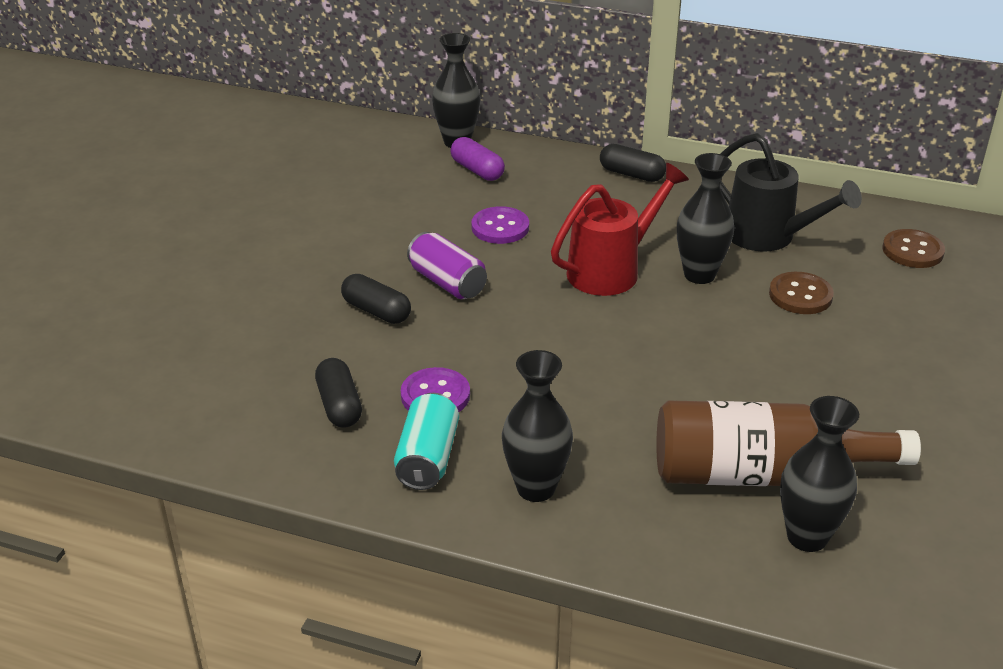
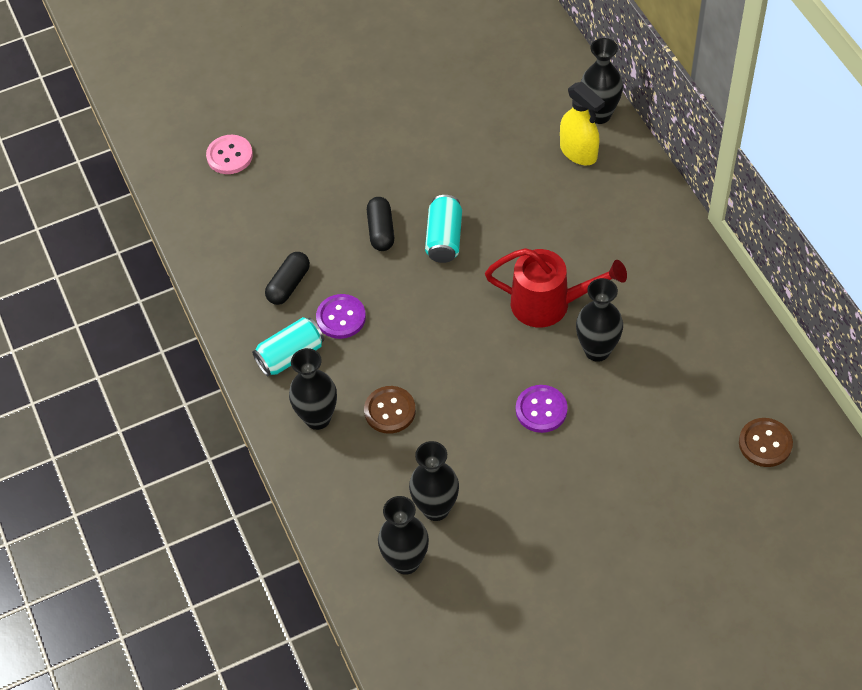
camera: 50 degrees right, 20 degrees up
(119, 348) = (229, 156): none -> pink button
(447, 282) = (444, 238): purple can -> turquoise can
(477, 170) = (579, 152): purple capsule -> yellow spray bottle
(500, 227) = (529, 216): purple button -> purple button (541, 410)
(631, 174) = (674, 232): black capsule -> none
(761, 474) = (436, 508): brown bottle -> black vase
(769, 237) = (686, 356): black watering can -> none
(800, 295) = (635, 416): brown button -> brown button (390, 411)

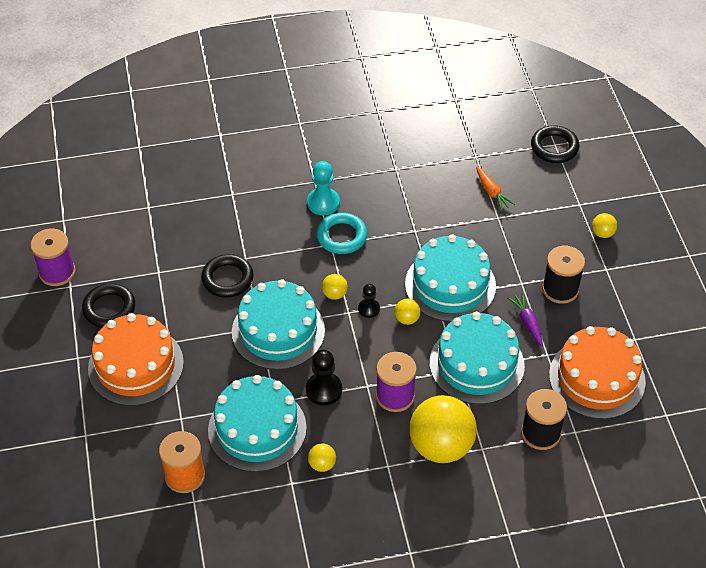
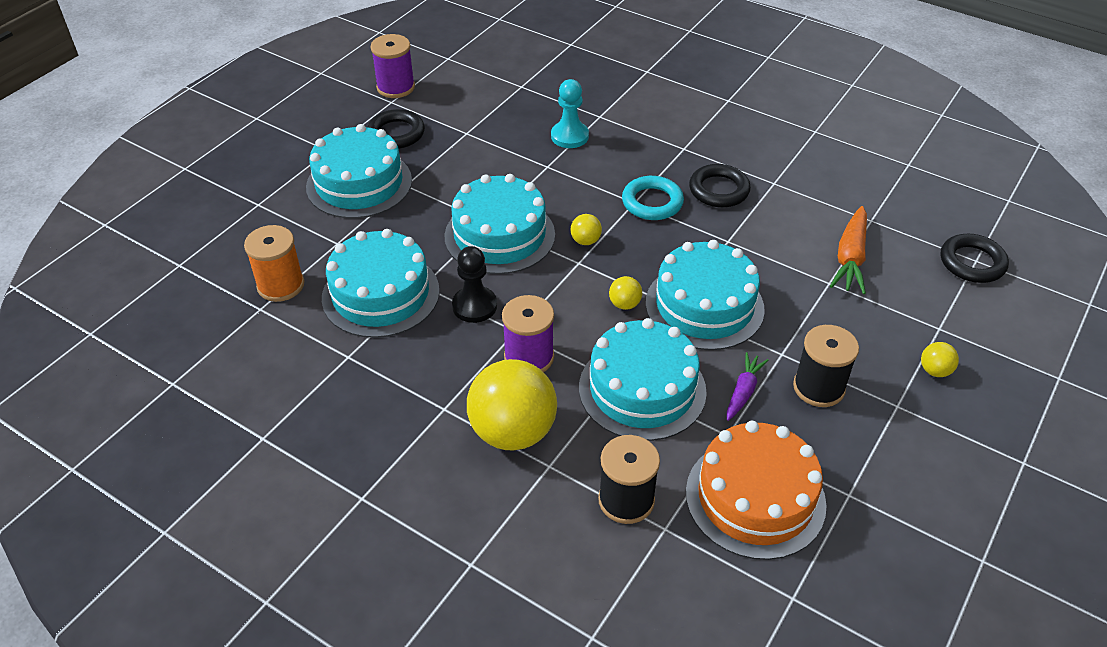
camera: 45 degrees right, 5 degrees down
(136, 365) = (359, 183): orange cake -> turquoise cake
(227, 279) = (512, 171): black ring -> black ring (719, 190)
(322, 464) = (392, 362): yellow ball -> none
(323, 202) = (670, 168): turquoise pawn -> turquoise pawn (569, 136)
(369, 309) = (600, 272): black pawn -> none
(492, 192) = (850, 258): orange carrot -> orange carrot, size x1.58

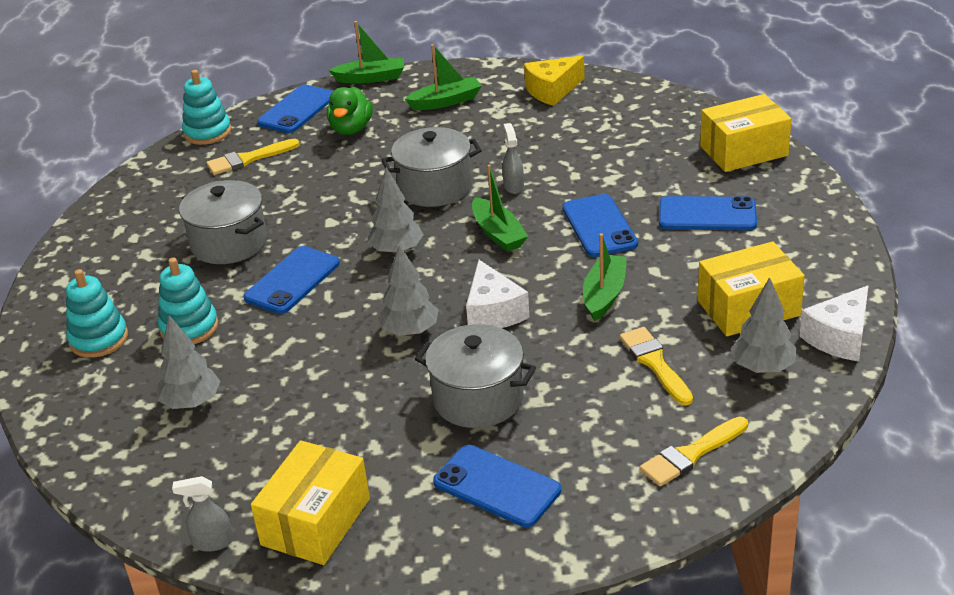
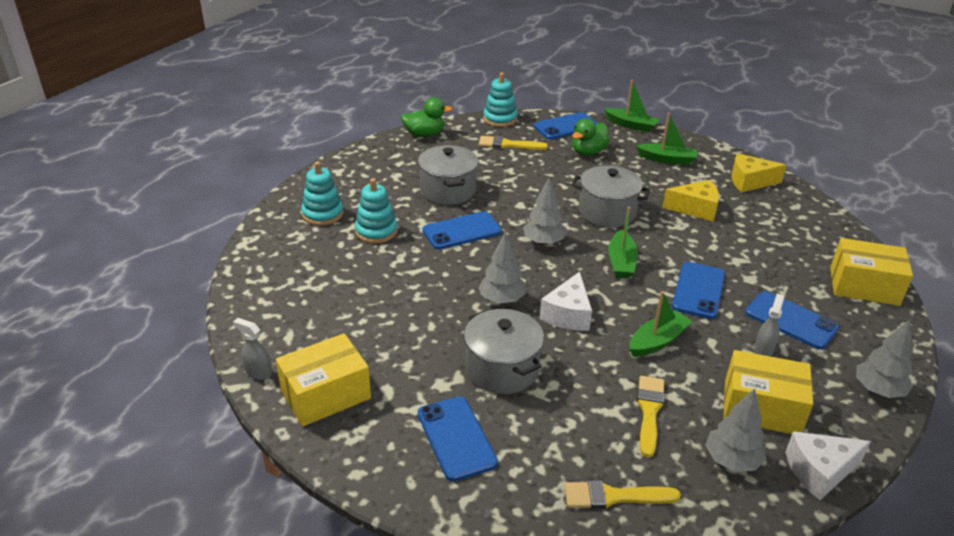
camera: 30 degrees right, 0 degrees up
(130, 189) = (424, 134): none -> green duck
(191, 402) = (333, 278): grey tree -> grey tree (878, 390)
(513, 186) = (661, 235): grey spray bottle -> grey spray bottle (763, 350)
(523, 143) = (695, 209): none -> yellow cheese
=-=-=
◆ What you need to do
To answer, count the lines of the material that contain "purple" and give only that number.

◆ Finished exercise
3